> _TRY IT_: What is needed is a verbatim copy of every record below, with the pictures left out.

> _DATASET RECORDS_:

==============================

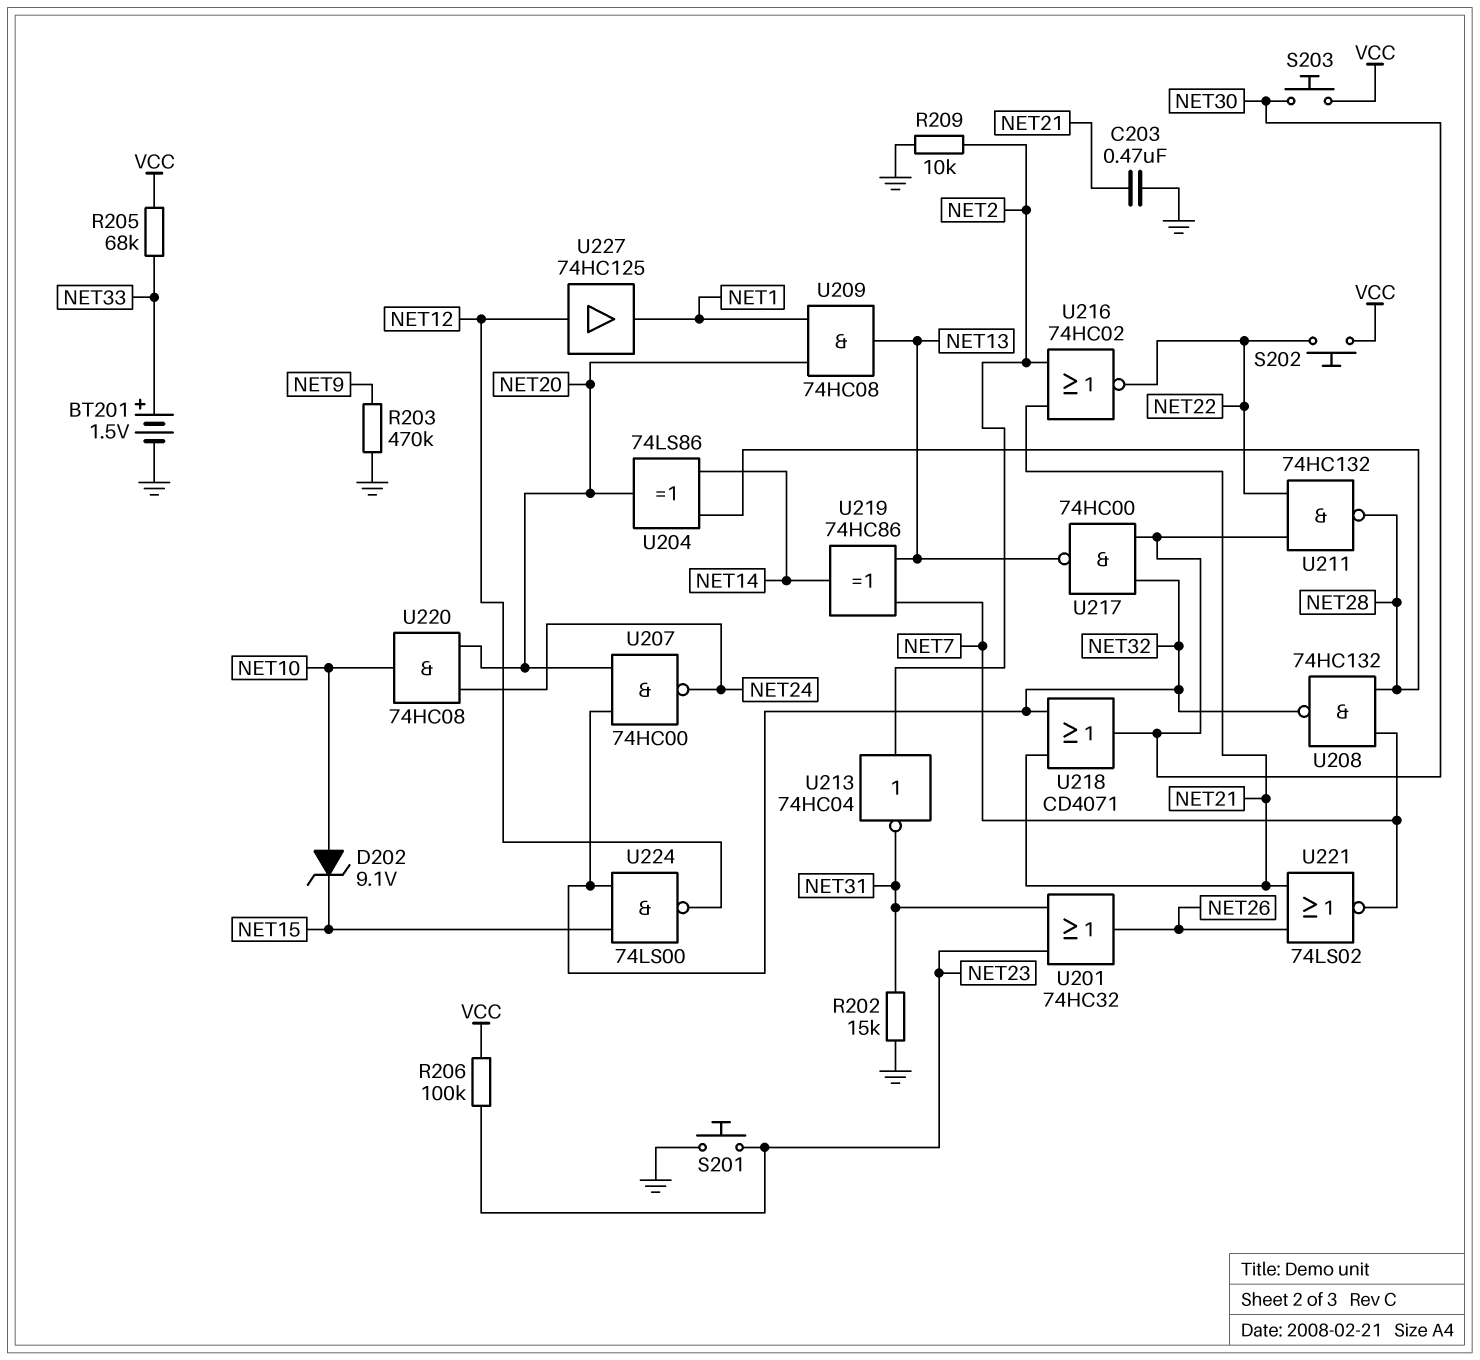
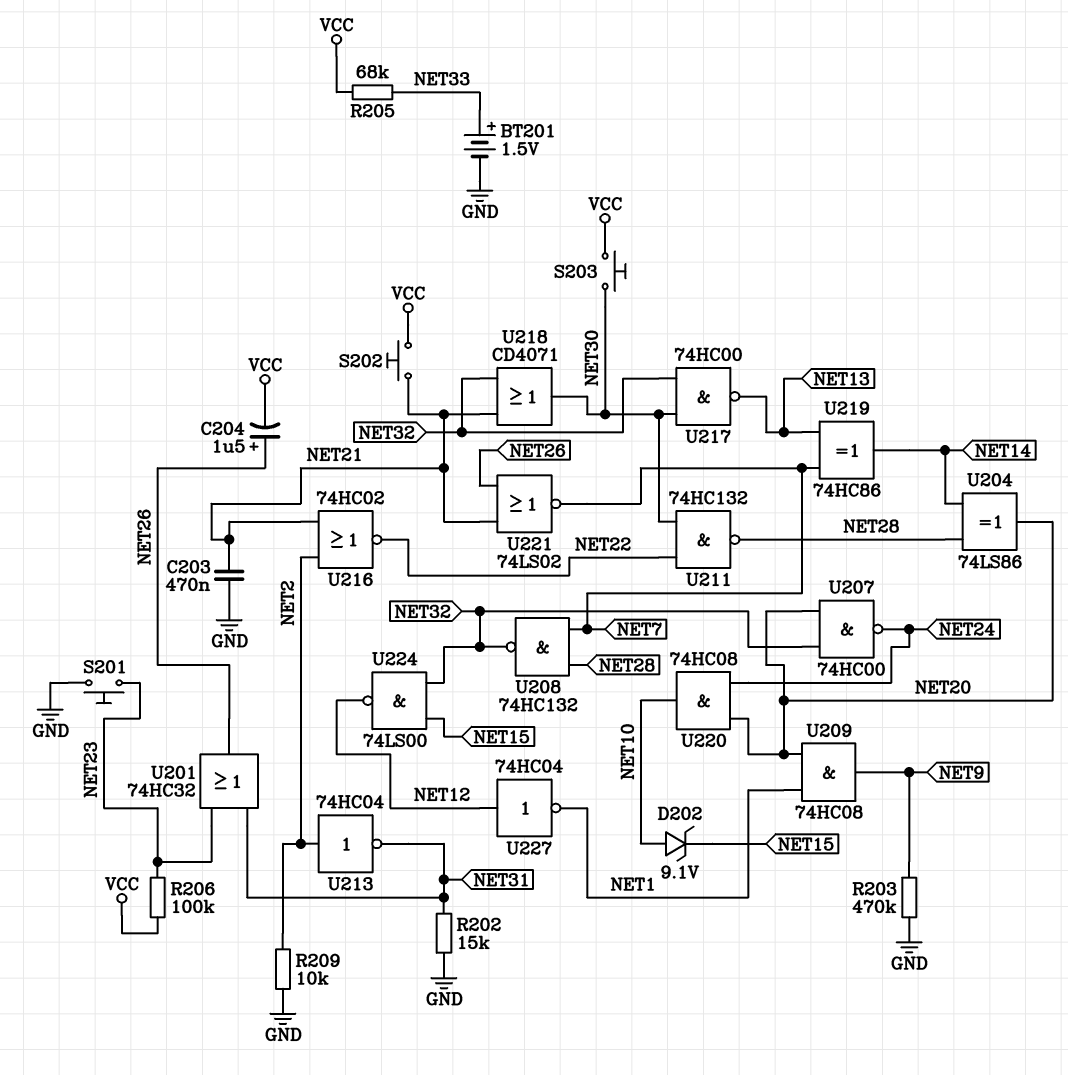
C204: none -> 1.5uF (plus NET26, minus VCC)
S202: button (NET22, VCC) -> button (NET21, VCC)
U209: AND 74HC08 (in NET1, in NET20, out NET13) -> AND 74HC08 (in NET1, in NET20, out NET9)
U227: buffer 74HC125 (in NET12, out NET1) -> NOT 74HC04 (in NET12, out NET1)

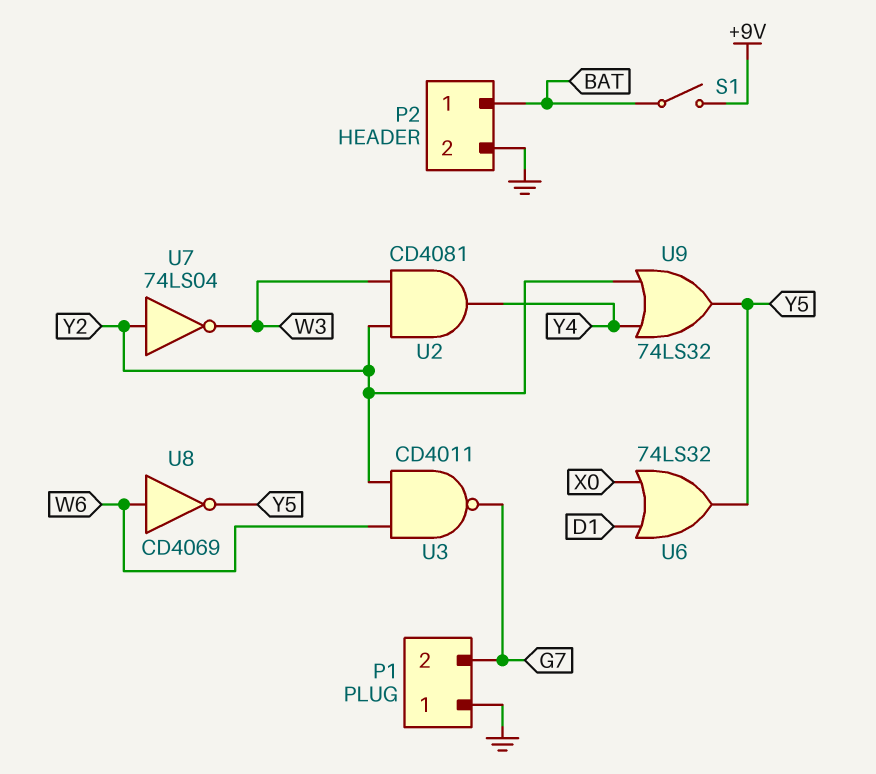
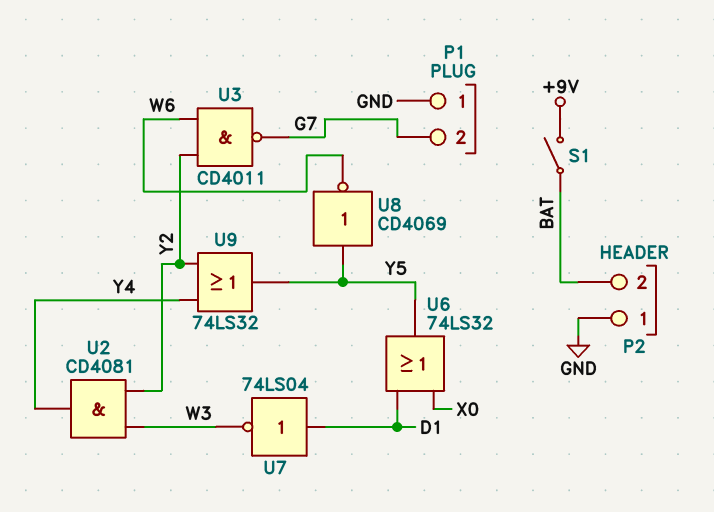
P2 pin 1: BAT -> GND
P2 pin 2: GND -> BAT
U7: NOT 74LS04 (in Y2, out W3) -> NOT 74LS04 (in D1, out W3)
U8: NOT CD4069 (in W6, out Y5) -> NOT CD4069 (in Y5, out W6)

==============================

> _RESULT OF THE TASK_:
C204: none -> 1.5uF (plus NET26, minus VCC)
S202: button (NET22, VCC) -> button (NET21, VCC)
U209: AND 74HC08 (in NET1, in NET20, out NET13) -> AND 74HC08 (in NET1, in NET20, out NET9)
U227: buffer 74HC125 (in NET12, out NET1) -> NOT 74HC04 (in NET12, out NET1)

P2 pin 1: BAT -> GND
P2 pin 2: GND -> BAT
U7: NOT 74LS04 (in Y2, out W3) -> NOT 74LS04 (in D1, out W3)
U8: NOT CD4069 (in W6, out Y5) -> NOT CD4069 (in Y5, out W6)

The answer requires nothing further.